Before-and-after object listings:
-------------------------

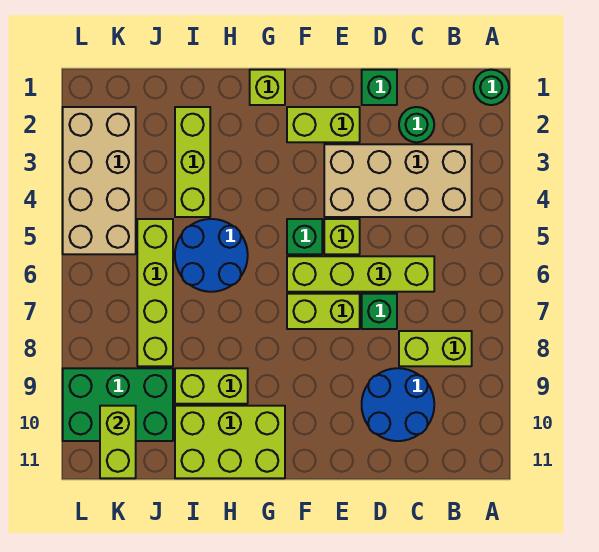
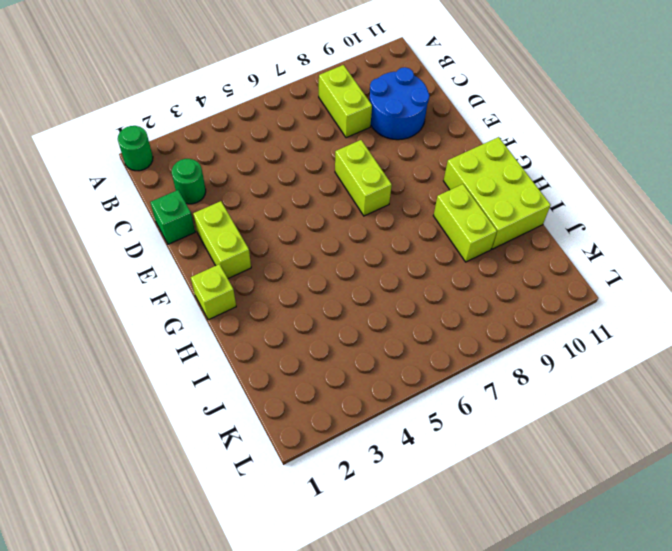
none -> tan 2x4 brick [324,144,472,217]
none -> lime 1x4 brick [287,256,434,292]
none -> green 1x1 brick [362,294,397,329]

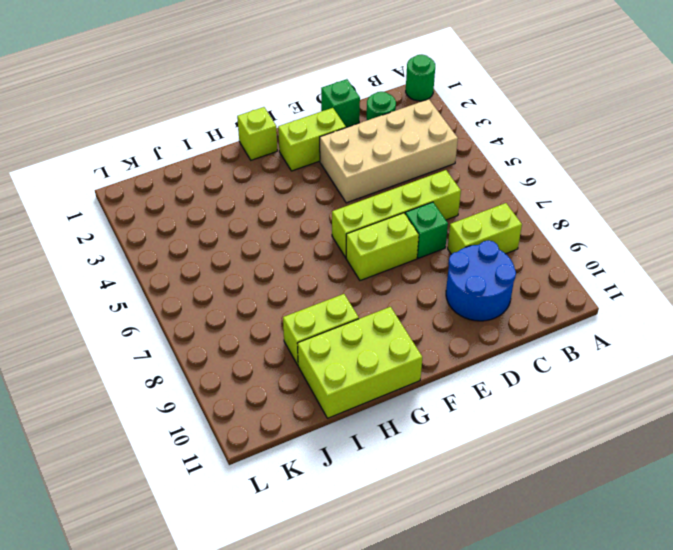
none -> lime 1x1 brick [324,219,360,254]
none -> green 1x1 brick [287,219,322,254]
none -> blue 2x2 round brick [175,219,248,292]

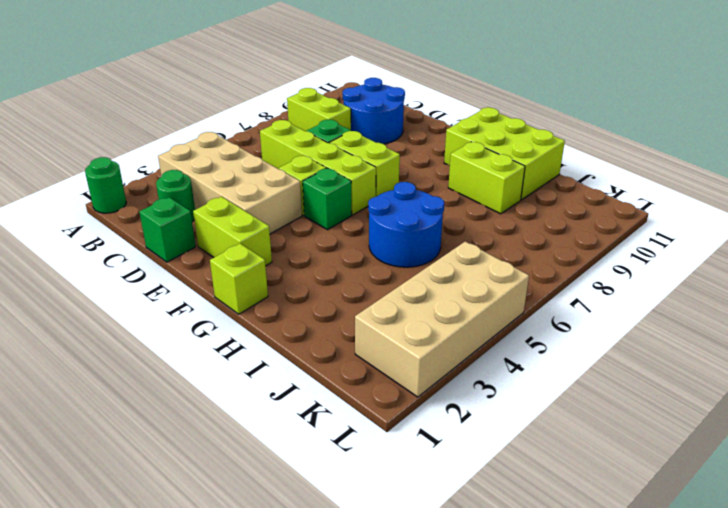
none -> lime 1x3 brick [175,107,210,217]
none -> lime 1x4 brick [137,219,173,366]
none -> green 2x3 brick [63,368,173,441]

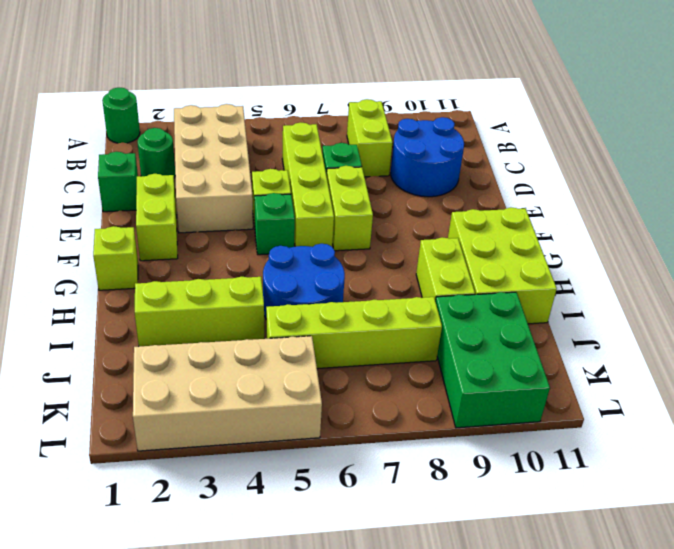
none -> lime 1x2 brick [100,406,136,478]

-------------------------

### What you are asked to do:
Copy out the entries verbatim and leave the images out.

### Response to the exercise:
none -> tan 2x4 brick [324,144,472,217]
none -> lime 1x4 brick [287,256,434,292]
none -> green 1x1 brick [362,294,397,329]

none -> lime 1x1 brick [324,219,360,254]
none -> green 1x1 brick [287,219,322,254]
none -> blue 2x2 round brick [175,219,248,292]

none -> lime 1x3 brick [175,107,210,217]
none -> lime 1x4 brick [137,219,173,366]
none -> green 2x3 brick [63,368,173,441]

none -> lime 1x2 brick [100,406,136,478]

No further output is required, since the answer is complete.